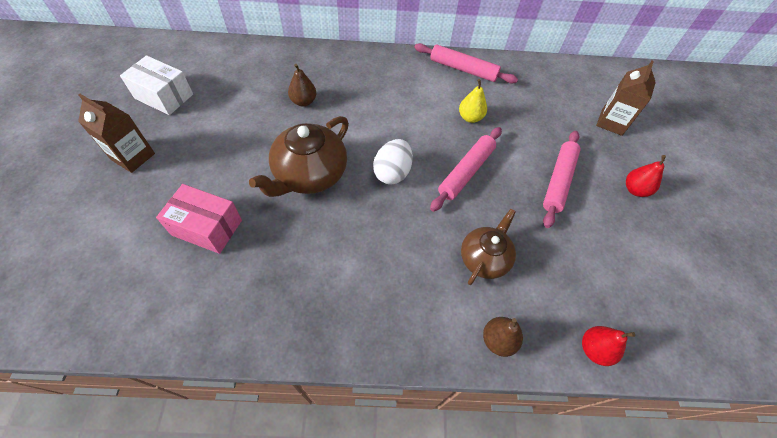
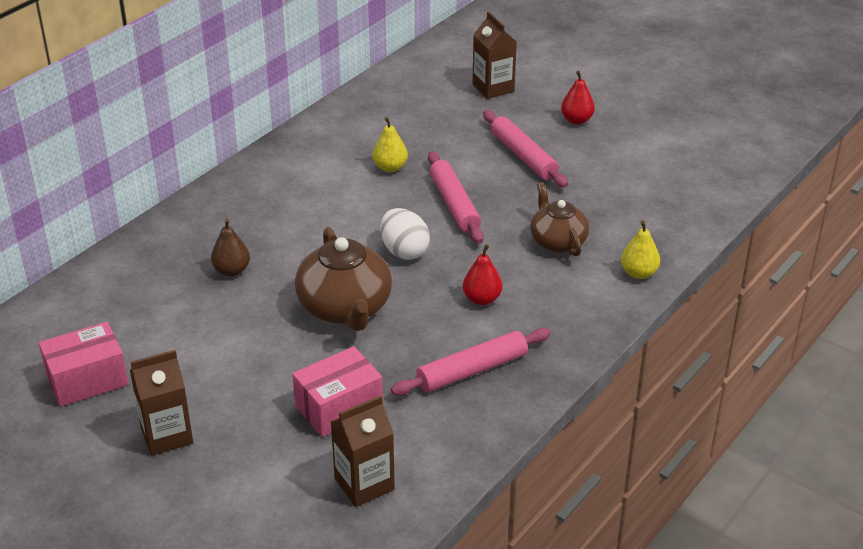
camera: 50 degrees left, 20 degrees down
white box [120,55,193,115] -> pink box [39,322,129,407]
pink rolling pin [414,43,518,84] -> pink rolling pin moved to [391,328,551,395]
brown pear [483,317,523,357] -> yellow pear [621,221,660,279]
red pear [582,326,635,366] -> red pear moved to [463,244,502,305]
none -> brown carton [331,396,395,507]

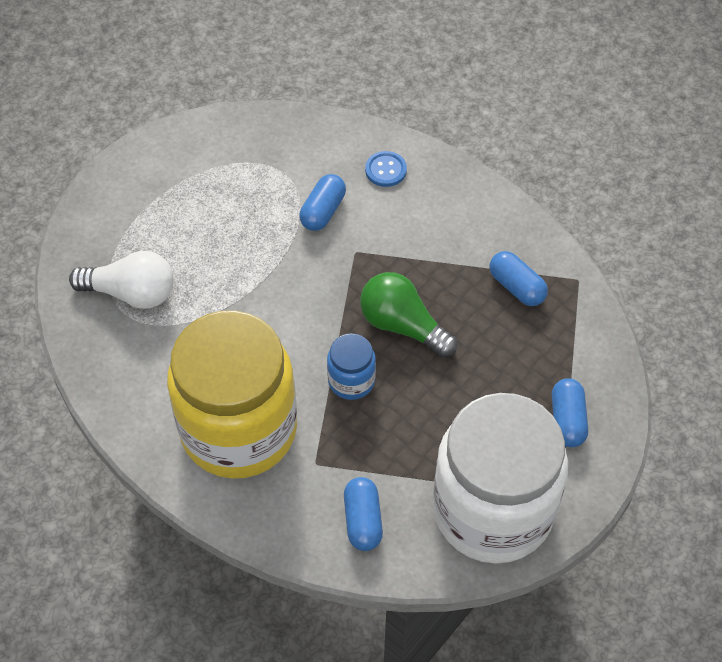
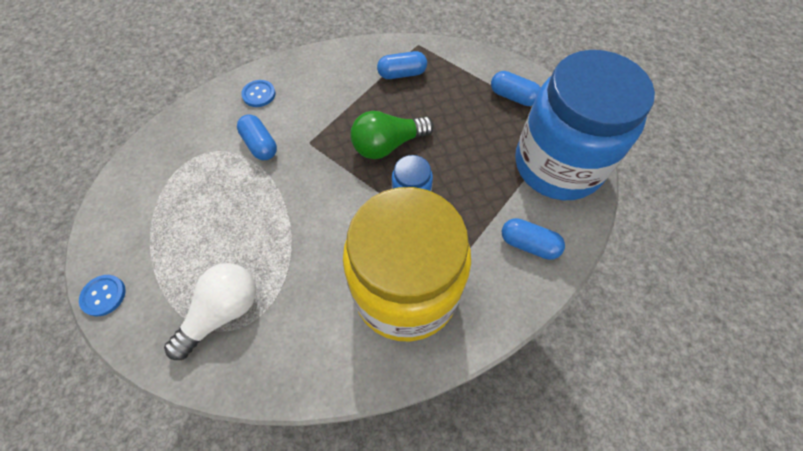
camera: 60 degrees left, 5 degrees up
white jar [433,393,568,563] -> blue jar [515,50,655,200]
none -> blue button [79,275,125,316]

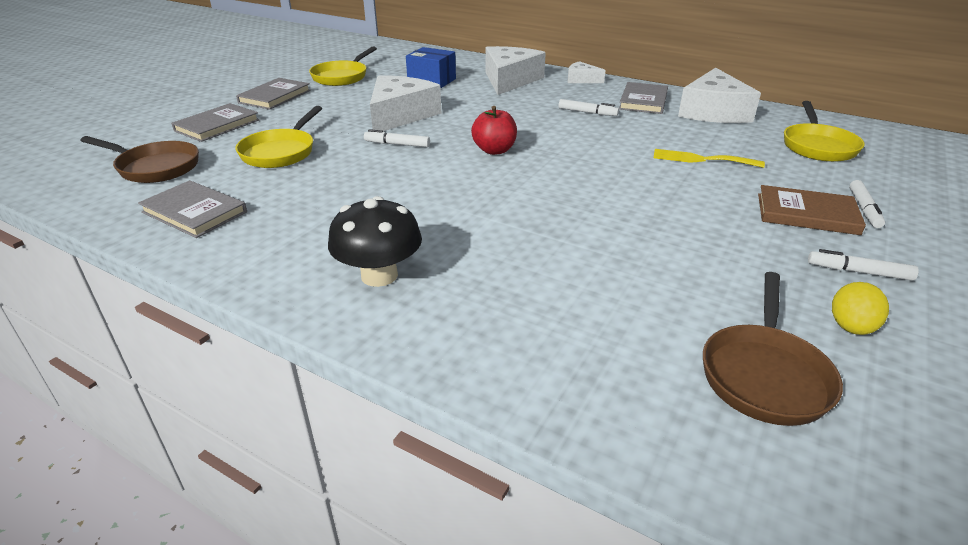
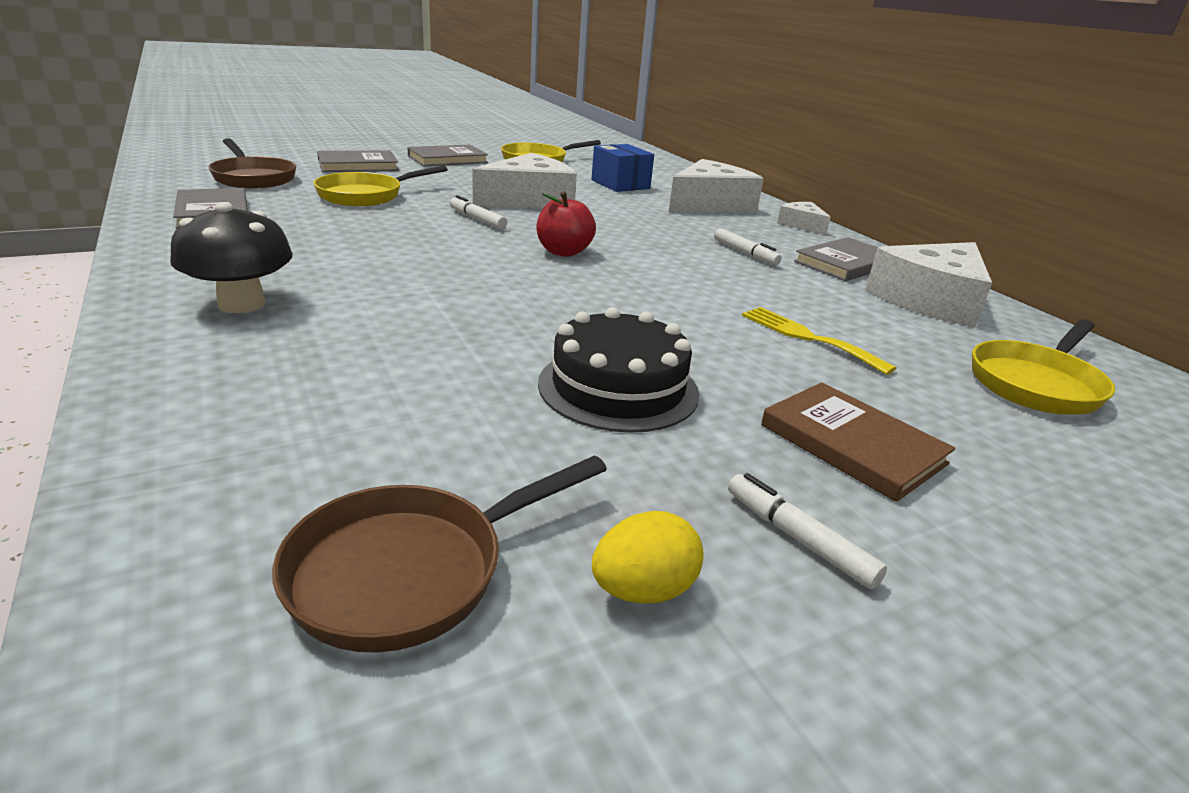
camera: 30 degrees right, 5 degrees down
white marker [849,180,885,228] -> none
none -> black cake [538,307,699,433]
# # # #
■ Activity ■
From the records above, copy out the line with "white box [120,55,193,115]", the line with "red pear [582,326,635,366]", and every line between them, word for word.

■ Result of this exercise ■
white box [120,55,193,115] -> pink box [39,322,129,407]
pink rolling pin [414,43,518,84] -> pink rolling pin moved to [391,328,551,395]
brown pear [483,317,523,357] -> yellow pear [621,221,660,279]
red pear [582,326,635,366] -> red pear moved to [463,244,502,305]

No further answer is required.